Task goal:
Rewrite the rows from the line with "brown hexagon: rotated" through the end of the rows, swapping "counterclockwise" for "clockwise" and leaving everything else unchanged.

* Start Records to use *

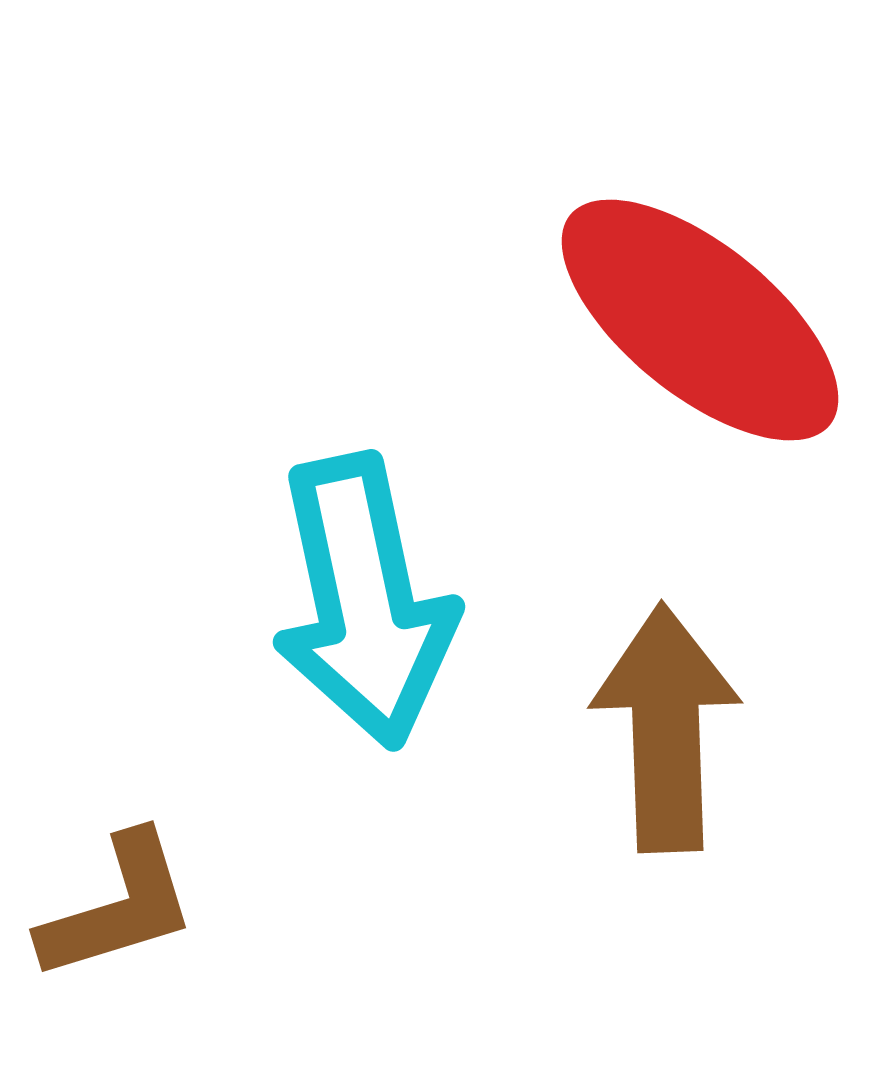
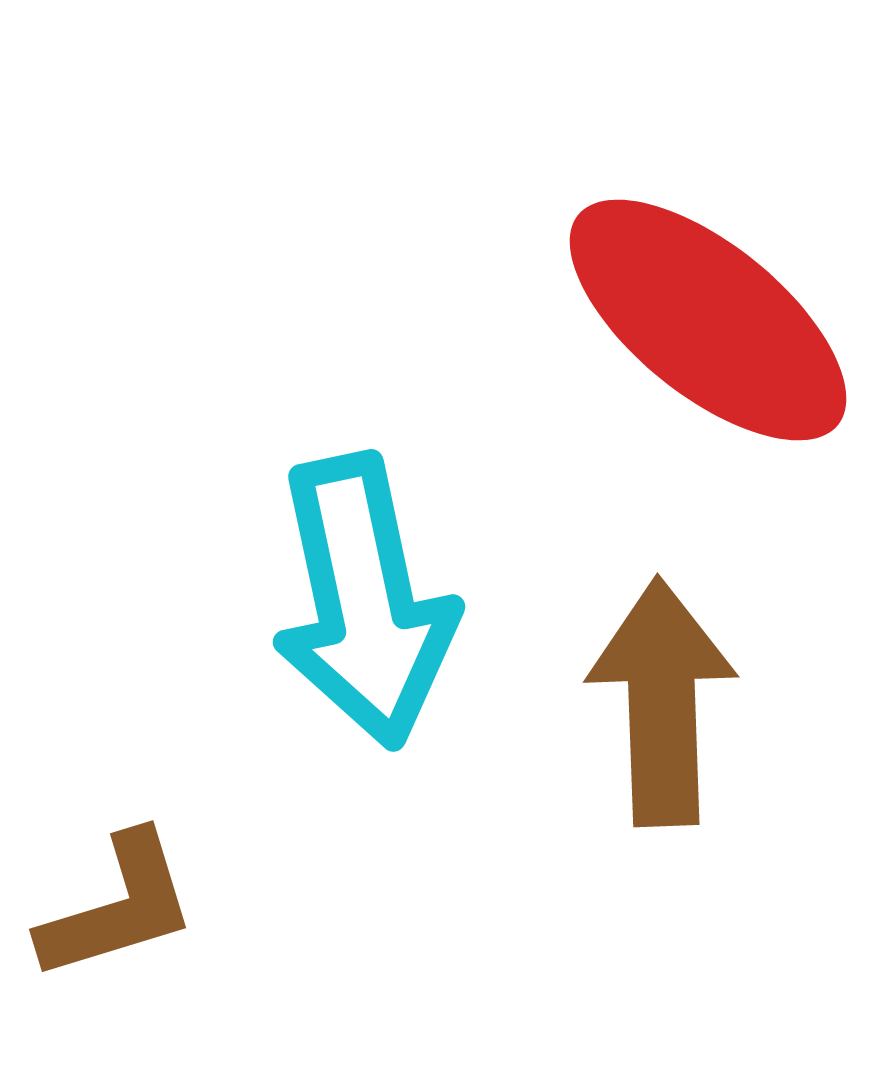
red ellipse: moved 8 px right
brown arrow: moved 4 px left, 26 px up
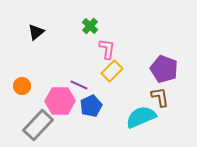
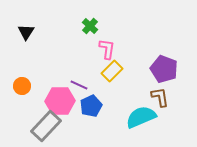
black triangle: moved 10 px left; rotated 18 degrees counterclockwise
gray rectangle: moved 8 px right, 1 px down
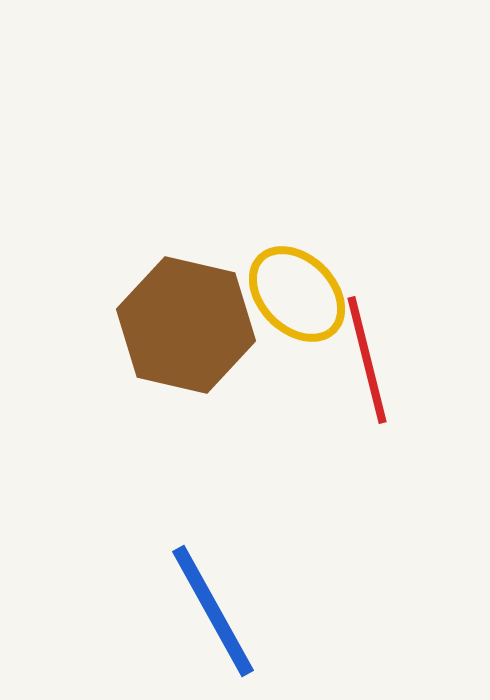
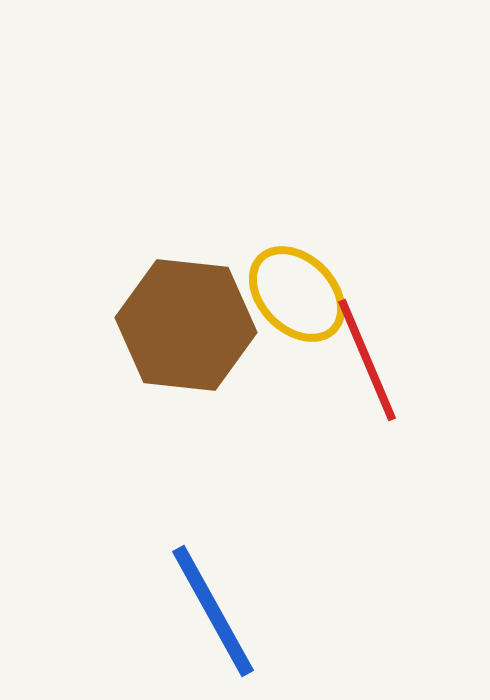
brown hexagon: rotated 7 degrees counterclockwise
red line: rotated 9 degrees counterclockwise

* End Records to use *

Exercise output:
brown hexagon: rotated 7 degrees clockwise
red line: rotated 9 degrees clockwise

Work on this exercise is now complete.